# start of SUPPLIED DATA
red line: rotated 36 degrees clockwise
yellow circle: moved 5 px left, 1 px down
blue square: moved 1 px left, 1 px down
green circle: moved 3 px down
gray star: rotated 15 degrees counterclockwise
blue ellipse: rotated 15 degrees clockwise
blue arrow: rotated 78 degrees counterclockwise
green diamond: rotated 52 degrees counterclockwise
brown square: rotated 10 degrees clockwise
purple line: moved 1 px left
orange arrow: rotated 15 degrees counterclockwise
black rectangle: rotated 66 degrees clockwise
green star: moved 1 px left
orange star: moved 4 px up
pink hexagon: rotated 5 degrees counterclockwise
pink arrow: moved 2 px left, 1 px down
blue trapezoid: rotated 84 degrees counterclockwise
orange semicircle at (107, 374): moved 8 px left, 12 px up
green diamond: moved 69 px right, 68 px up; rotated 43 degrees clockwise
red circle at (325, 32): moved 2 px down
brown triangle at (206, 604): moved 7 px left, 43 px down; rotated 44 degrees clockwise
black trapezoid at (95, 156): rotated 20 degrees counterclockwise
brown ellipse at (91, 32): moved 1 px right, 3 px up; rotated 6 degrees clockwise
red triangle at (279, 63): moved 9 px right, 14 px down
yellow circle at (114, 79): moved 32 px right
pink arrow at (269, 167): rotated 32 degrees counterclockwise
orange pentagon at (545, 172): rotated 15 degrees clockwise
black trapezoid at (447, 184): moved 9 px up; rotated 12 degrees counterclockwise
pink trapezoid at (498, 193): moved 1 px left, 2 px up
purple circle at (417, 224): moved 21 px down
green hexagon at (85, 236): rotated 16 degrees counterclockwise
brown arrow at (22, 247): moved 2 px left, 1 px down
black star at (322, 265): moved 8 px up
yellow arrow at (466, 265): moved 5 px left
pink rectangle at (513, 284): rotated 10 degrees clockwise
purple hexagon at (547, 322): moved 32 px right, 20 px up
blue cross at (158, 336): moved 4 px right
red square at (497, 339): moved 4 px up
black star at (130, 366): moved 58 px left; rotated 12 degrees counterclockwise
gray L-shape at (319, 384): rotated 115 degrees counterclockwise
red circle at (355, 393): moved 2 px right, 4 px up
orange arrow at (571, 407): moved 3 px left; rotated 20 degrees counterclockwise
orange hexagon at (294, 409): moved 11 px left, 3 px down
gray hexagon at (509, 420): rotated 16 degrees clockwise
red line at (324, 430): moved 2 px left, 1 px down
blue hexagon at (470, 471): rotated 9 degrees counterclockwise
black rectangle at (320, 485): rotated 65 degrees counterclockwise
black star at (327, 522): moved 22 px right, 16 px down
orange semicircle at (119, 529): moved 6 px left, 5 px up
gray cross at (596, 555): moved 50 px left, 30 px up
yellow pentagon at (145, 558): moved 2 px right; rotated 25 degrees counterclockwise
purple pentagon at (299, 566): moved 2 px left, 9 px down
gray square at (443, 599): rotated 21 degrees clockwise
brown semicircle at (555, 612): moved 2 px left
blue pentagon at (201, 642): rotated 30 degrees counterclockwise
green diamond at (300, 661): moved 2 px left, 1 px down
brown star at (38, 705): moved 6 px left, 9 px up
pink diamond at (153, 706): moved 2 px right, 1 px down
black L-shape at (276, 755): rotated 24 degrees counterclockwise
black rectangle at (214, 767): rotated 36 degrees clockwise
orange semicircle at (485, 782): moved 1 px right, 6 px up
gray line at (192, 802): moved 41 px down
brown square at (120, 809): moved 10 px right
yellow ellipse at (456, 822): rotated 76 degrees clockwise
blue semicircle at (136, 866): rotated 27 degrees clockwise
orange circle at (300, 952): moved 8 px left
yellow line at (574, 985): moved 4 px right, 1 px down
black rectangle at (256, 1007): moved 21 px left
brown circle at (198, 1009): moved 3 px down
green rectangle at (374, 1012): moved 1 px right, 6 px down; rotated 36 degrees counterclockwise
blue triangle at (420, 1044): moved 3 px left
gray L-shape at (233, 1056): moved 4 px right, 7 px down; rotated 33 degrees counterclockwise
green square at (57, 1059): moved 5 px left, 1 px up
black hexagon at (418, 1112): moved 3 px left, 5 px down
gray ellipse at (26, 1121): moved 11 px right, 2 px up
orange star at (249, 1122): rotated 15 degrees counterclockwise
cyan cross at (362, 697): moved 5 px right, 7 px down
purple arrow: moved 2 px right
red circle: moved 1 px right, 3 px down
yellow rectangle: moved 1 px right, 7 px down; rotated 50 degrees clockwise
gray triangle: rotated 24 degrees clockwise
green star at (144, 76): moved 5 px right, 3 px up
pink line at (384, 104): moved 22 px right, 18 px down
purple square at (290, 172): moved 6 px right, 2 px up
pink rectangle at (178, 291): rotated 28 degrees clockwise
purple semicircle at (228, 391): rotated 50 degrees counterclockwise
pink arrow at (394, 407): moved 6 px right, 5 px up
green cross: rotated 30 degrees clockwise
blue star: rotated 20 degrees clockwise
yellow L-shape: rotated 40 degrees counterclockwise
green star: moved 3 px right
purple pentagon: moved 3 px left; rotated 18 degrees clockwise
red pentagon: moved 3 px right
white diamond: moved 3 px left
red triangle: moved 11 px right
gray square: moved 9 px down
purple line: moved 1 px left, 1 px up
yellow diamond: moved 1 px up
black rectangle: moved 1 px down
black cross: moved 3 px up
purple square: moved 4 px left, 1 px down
# end of SUPPLIED DATA
_TASK INSTRUCTIONS_
Can you write out every record above again, replacing "counterclockwise" with "anticlockwise" wherever it appears and leaving everything else unchanged?

_WORKED SOLUTION_
red line: rotated 36 degrees clockwise
yellow circle: moved 5 px left, 1 px down
blue square: moved 1 px left, 1 px down
green circle: moved 3 px down
gray star: rotated 15 degrees anticlockwise
blue ellipse: rotated 15 degrees clockwise
blue arrow: rotated 78 degrees anticlockwise
green diamond: rotated 52 degrees anticlockwise
brown square: rotated 10 degrees clockwise
purple line: moved 1 px left
orange arrow: rotated 15 degrees anticlockwise
black rectangle: rotated 66 degrees clockwise
green star: moved 1 px left
orange star: moved 4 px up
pink hexagon: rotated 5 degrees anticlockwise
pink arrow: moved 2 px left, 1 px down
blue trapezoid: rotated 84 degrees anticlockwise
orange semicircle at (107, 374): moved 8 px left, 12 px up
green diamond: moved 69 px right, 68 px up; rotated 43 degrees clockwise
red circle at (325, 32): moved 2 px down
brown triangle at (206, 604): moved 7 px left, 43 px down; rotated 44 degrees clockwise
black trapezoid at (95, 156): rotated 20 degrees anticlockwise
brown ellipse at (91, 32): moved 1 px right, 3 px up; rotated 6 degrees clockwise
red triangle at (279, 63): moved 9 px right, 14 px down
yellow circle at (114, 79): moved 32 px right
pink arrow at (269, 167): rotated 32 degrees anticlockwise
orange pentagon at (545, 172): rotated 15 degrees clockwise
black trapezoid at (447, 184): moved 9 px up; rotated 12 degrees anticlockwise
pink trapezoid at (498, 193): moved 1 px left, 2 px up
purple circle at (417, 224): moved 21 px down
green hexagon at (85, 236): rotated 16 degrees anticlockwise
brown arrow at (22, 247): moved 2 px left, 1 px down
black star at (322, 265): moved 8 px up
yellow arrow at (466, 265): moved 5 px left
pink rectangle at (513, 284): rotated 10 degrees clockwise
purple hexagon at (547, 322): moved 32 px right, 20 px up
blue cross at (158, 336): moved 4 px right
red square at (497, 339): moved 4 px up
black star at (130, 366): moved 58 px left; rotated 12 degrees anticlockwise
gray L-shape at (319, 384): rotated 115 degrees anticlockwise
red circle at (355, 393): moved 2 px right, 4 px up
orange arrow at (571, 407): moved 3 px left; rotated 20 degrees anticlockwise
orange hexagon at (294, 409): moved 11 px left, 3 px down
gray hexagon at (509, 420): rotated 16 degrees clockwise
red line at (324, 430): moved 2 px left, 1 px down
blue hexagon at (470, 471): rotated 9 degrees anticlockwise
black rectangle at (320, 485): rotated 65 degrees anticlockwise
black star at (327, 522): moved 22 px right, 16 px down
orange semicircle at (119, 529): moved 6 px left, 5 px up
gray cross at (596, 555): moved 50 px left, 30 px up
yellow pentagon at (145, 558): moved 2 px right; rotated 25 degrees anticlockwise
purple pentagon at (299, 566): moved 2 px left, 9 px down
gray square at (443, 599): rotated 21 degrees clockwise
brown semicircle at (555, 612): moved 2 px left
blue pentagon at (201, 642): rotated 30 degrees anticlockwise
green diamond at (300, 661): moved 2 px left, 1 px down
brown star at (38, 705): moved 6 px left, 9 px up
pink diamond at (153, 706): moved 2 px right, 1 px down
black L-shape at (276, 755): rotated 24 degrees anticlockwise
black rectangle at (214, 767): rotated 36 degrees clockwise
orange semicircle at (485, 782): moved 1 px right, 6 px up
gray line at (192, 802): moved 41 px down
brown square at (120, 809): moved 10 px right
yellow ellipse at (456, 822): rotated 76 degrees clockwise
blue semicircle at (136, 866): rotated 27 degrees clockwise
orange circle at (300, 952): moved 8 px left
yellow line at (574, 985): moved 4 px right, 1 px down
black rectangle at (256, 1007): moved 21 px left
brown circle at (198, 1009): moved 3 px down
green rectangle at (374, 1012): moved 1 px right, 6 px down; rotated 36 degrees anticlockwise
blue triangle at (420, 1044): moved 3 px left
gray L-shape at (233, 1056): moved 4 px right, 7 px down; rotated 33 degrees anticlockwise
green square at (57, 1059): moved 5 px left, 1 px up
black hexagon at (418, 1112): moved 3 px left, 5 px down
gray ellipse at (26, 1121): moved 11 px right, 2 px up
orange star at (249, 1122): rotated 15 degrees anticlockwise
cyan cross at (362, 697): moved 5 px right, 7 px down
purple arrow: moved 2 px right
red circle: moved 1 px right, 3 px down
yellow rectangle: moved 1 px right, 7 px down; rotated 50 degrees clockwise
gray triangle: rotated 24 degrees clockwise
green star at (144, 76): moved 5 px right, 3 px up
pink line at (384, 104): moved 22 px right, 18 px down
purple square at (290, 172): moved 6 px right, 2 px up
pink rectangle at (178, 291): rotated 28 degrees clockwise
purple semicircle at (228, 391): rotated 50 degrees anticlockwise
pink arrow at (394, 407): moved 6 px right, 5 px up
green cross: rotated 30 degrees clockwise
blue star: rotated 20 degrees clockwise
yellow L-shape: rotated 40 degrees anticlockwise
green star: moved 3 px right
purple pentagon: moved 3 px left; rotated 18 degrees clockwise
red pentagon: moved 3 px right
white diamond: moved 3 px left
red triangle: moved 11 px right
gray square: moved 9 px down
purple line: moved 1 px left, 1 px up
yellow diamond: moved 1 px up
black rectangle: moved 1 px down
black cross: moved 3 px up
purple square: moved 4 px left, 1 px down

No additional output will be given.